* [Raw data]:
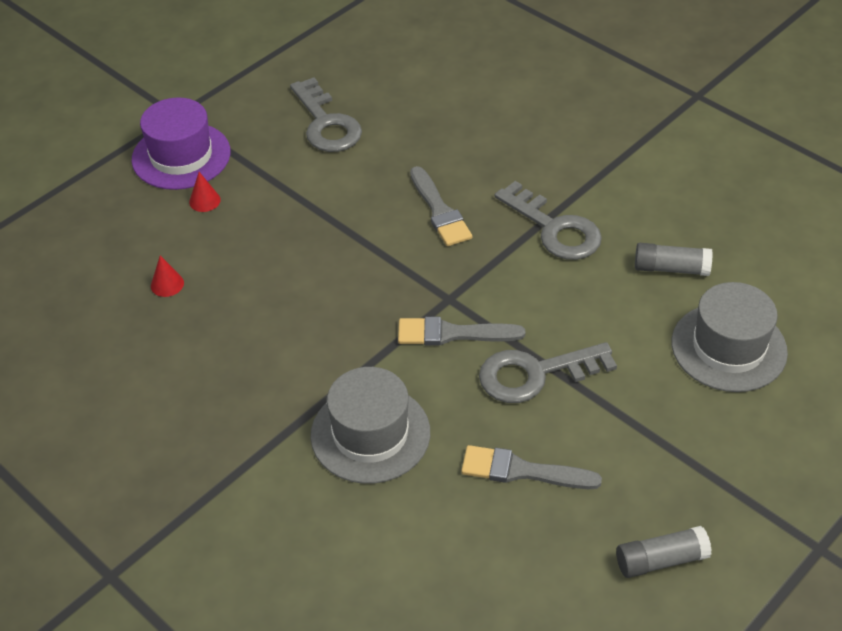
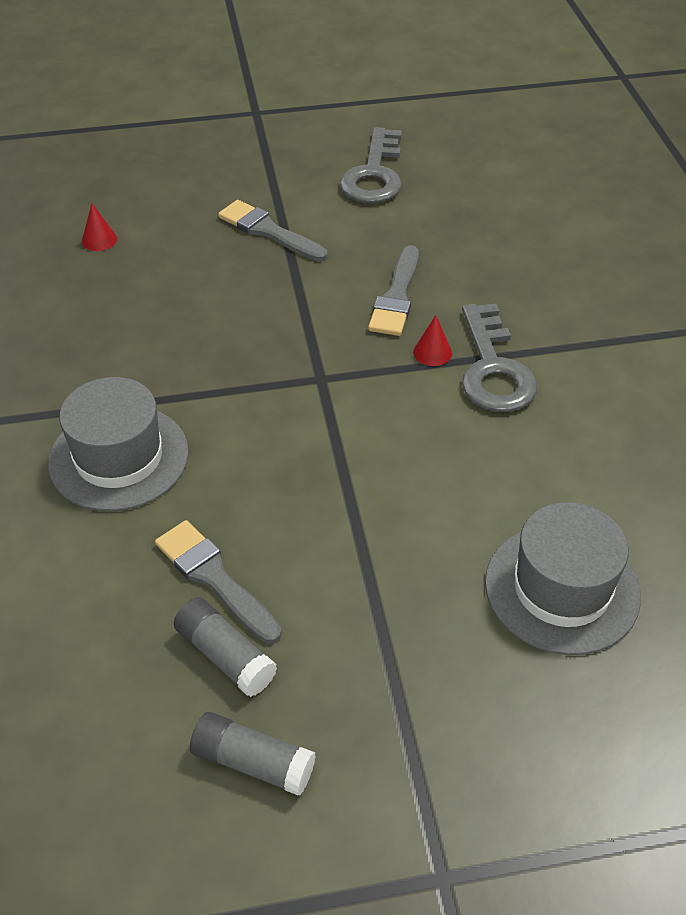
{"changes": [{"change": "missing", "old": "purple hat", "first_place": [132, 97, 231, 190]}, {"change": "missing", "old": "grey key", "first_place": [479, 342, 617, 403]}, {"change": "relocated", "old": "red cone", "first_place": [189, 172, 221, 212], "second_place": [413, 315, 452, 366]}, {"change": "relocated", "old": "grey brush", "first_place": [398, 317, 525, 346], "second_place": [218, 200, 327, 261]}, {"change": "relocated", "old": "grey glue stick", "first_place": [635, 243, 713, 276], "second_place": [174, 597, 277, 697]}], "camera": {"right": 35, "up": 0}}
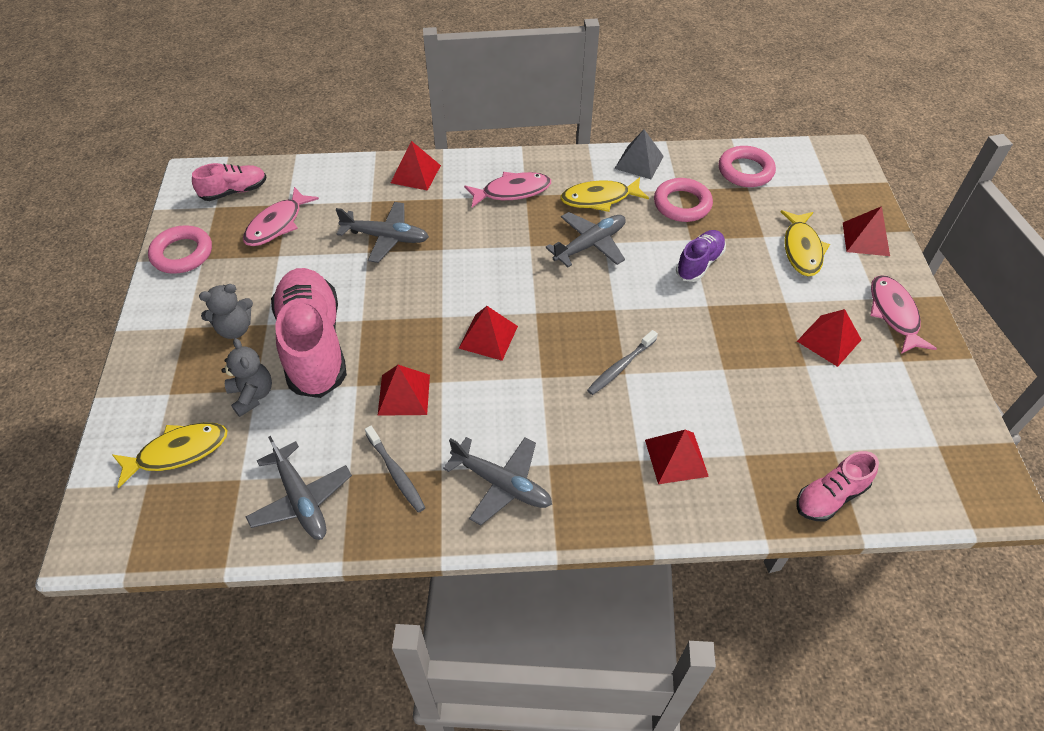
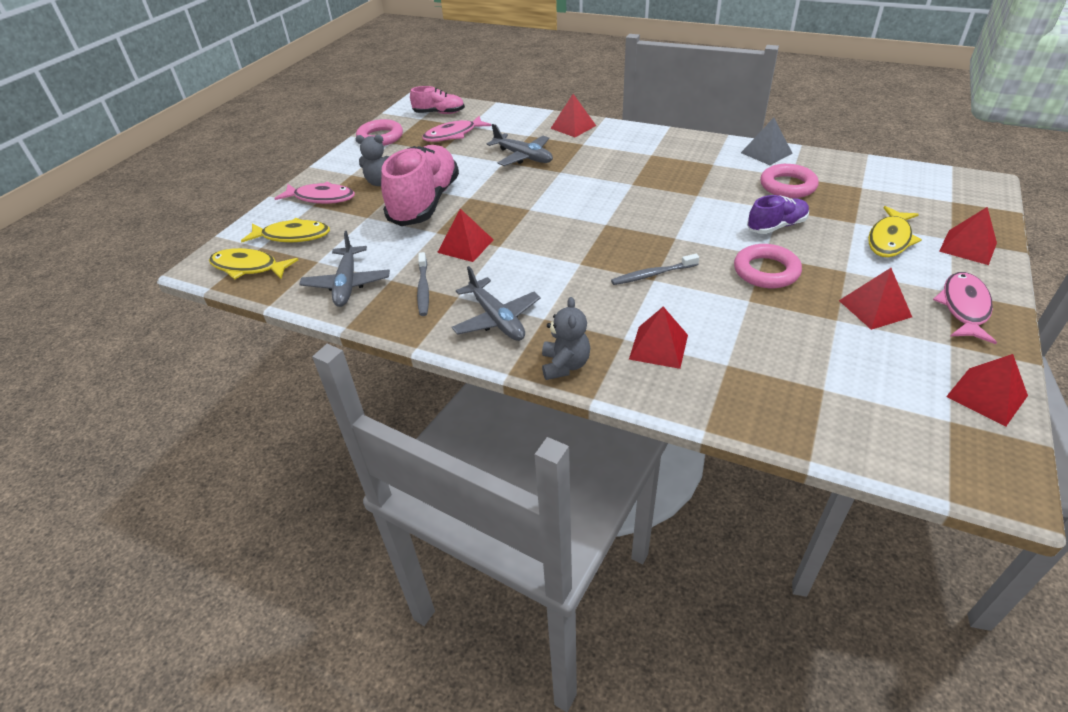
{"changes": [{"change": "missing", "old": "grey plane", "first_place": [546, 212, 626, 267]}, {"change": "missing", "old": "pink shoe", "first_place": [796, 451, 879, 521]}, {"change": "relocated", "old": "grey teddy bear", "first_place": [221, 338, 272, 417], "second_place": [542, 297, 590, 380]}, {"change": "relocated", "old": "red pyramid", "first_place": [459, 306, 518, 361], "second_place": [946, 354, 1028, 426]}, {"change": "relocated", "old": "pink fish", "first_place": [464, 172, 551, 207], "second_place": [274, 182, 355, 204]}, {"change": "relocated", "old": "yellow fish", "first_place": [560, 177, 649, 212], "second_place": [209, 248, 298, 280]}, {"change": "relocated", "old": "pink ring", "first_place": [719, 146, 776, 187], "second_place": [734, 244, 802, 288]}], "camera": {"right": 30, "up": -10}}
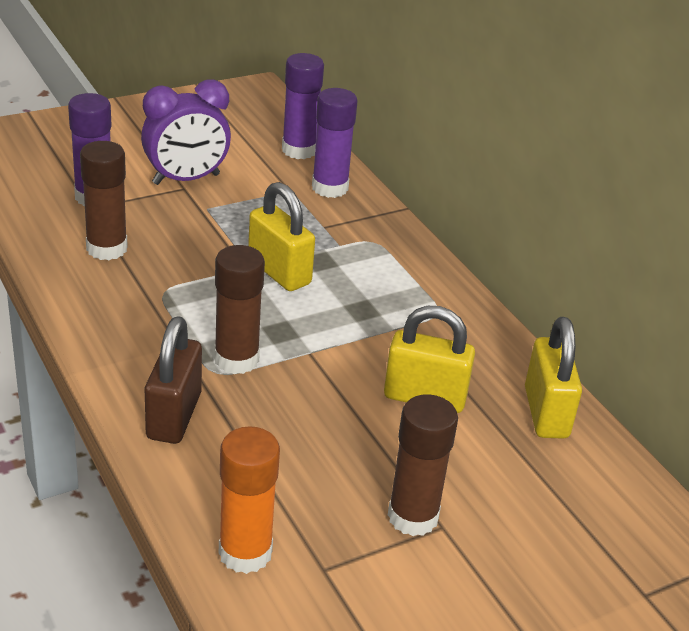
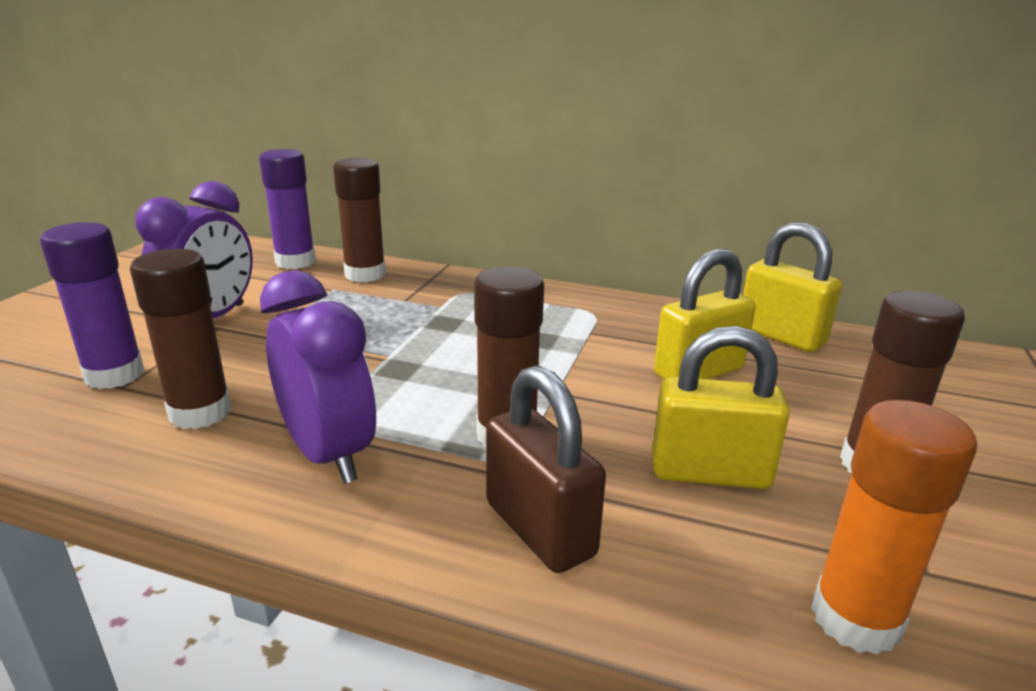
{"changes": [{"change": "appeared", "new": "purple clock", "second_place": [260, 270, 376, 484]}, {"change": "relocated", "old": "yellow padlock", "first_place": [248, 182, 315, 291], "second_place": [652, 326, 790, 489]}, {"change": "colour", "old": "purple glue stick", "new": "brown glue stick", "first_place": [312, 88, 358, 198], "second_place": [333, 158, 386, 282]}], "camera": {"right": -40, "up": -10}}
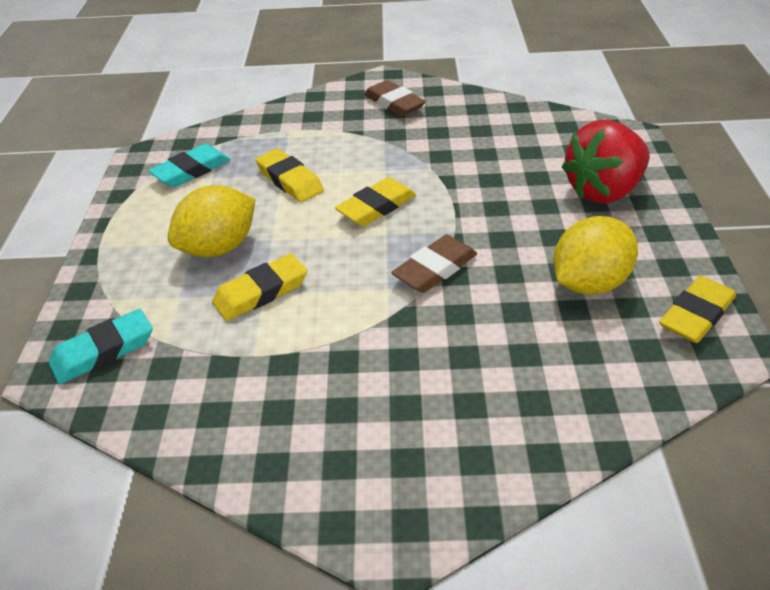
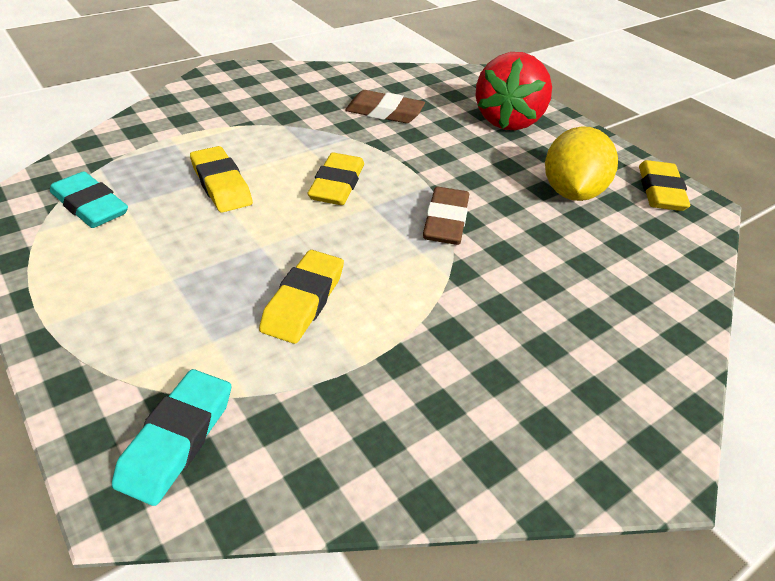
{"changes": [{"change": "missing", "old": "yellow lemon", "first_place": [168, 185, 256, 257]}, {"change": "relocated", "old": "brown eraser", "first_place": [364, 80, 426, 117], "second_place": [345, 90, 425, 123]}, {"change": "spun", "old": "turquoise eraser", "first_place": [148, 144, 230, 187], "second_place": [50, 171, 128, 228], "degrees": -60}, {"change": "spun", "old": "yellow eraser", "first_place": [255, 148, 324, 202], "second_place": [190, 146, 253, 213], "degrees": 45}], "camera": {"right": -40, "up": 0}}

* [Required work]:
Reproduce the listing exactly, images omitted.

* [Solution to this problem]:
{"changes": [{"change": "missing", "old": "purple hat", "first_place": [132, 97, 231, 190]}, {"change": "missing", "old": "grey key", "first_place": [479, 342, 617, 403]}, {"change": "relocated", "old": "red cone", "first_place": [189, 172, 221, 212], "second_place": [413, 315, 452, 366]}, {"change": "relocated", "old": "grey brush", "first_place": [398, 317, 525, 346], "second_place": [218, 200, 327, 261]}, {"change": "relocated", "old": "grey glue stick", "first_place": [635, 243, 713, 276], "second_place": [174, 597, 277, 697]}], "camera": {"right": 35, "up": 0}}
{"changes": [{"change": "missing", "old": "grey plane", "first_place": [546, 212, 626, 267]}, {"change": "missing", "old": "pink shoe", "first_place": [796, 451, 879, 521]}, {"change": "relocated", "old": "grey teddy bear", "first_place": [221, 338, 272, 417], "second_place": [542, 297, 590, 380]}, {"change": "relocated", "old": "red pyramid", "first_place": [459, 306, 518, 361], "second_place": [946, 354, 1028, 426]}, {"change": "relocated", "old": "pink fish", "first_place": [464, 172, 551, 207], "second_place": [274, 182, 355, 204]}, {"change": "relocated", "old": "yellow fish", "first_place": [560, 177, 649, 212], "second_place": [209, 248, 298, 280]}, {"change": "relocated", "old": "pink ring", "first_place": [719, 146, 776, 187], "second_place": [734, 244, 802, 288]}], "camera": {"right": 30, "up": -10}}
{"changes": [{"change": "appeared", "new": "purple clock", "second_place": [260, 270, 376, 484]}, {"change": "relocated", "old": "yellow padlock", "first_place": [248, 182, 315, 291], "second_place": [652, 326, 790, 489]}, {"change": "colour", "old": "purple glue stick", "new": "brown glue stick", "first_place": [312, 88, 358, 198], "second_place": [333, 158, 386, 282]}], "camera": {"right": -40, "up": -10}}
{"changes": [{"change": "missing", "old": "yellow lemon", "first_place": [168, 185, 256, 257]}, {"change": "relocated", "old": "brown eraser", "first_place": [364, 80, 426, 117], "second_place": [345, 90, 425, 123]}, {"change": "spun", "old": "turquoise eraser", "first_place": [148, 144, 230, 187], "second_place": [50, 171, 128, 228], "degrees": -60}, {"change": "spun", "old": "yellow eraser", "first_place": [255, 148, 324, 202], "second_place": [190, 146, 253, 213], "degrees": 45}], "camera": {"right": -40, "up": 0}}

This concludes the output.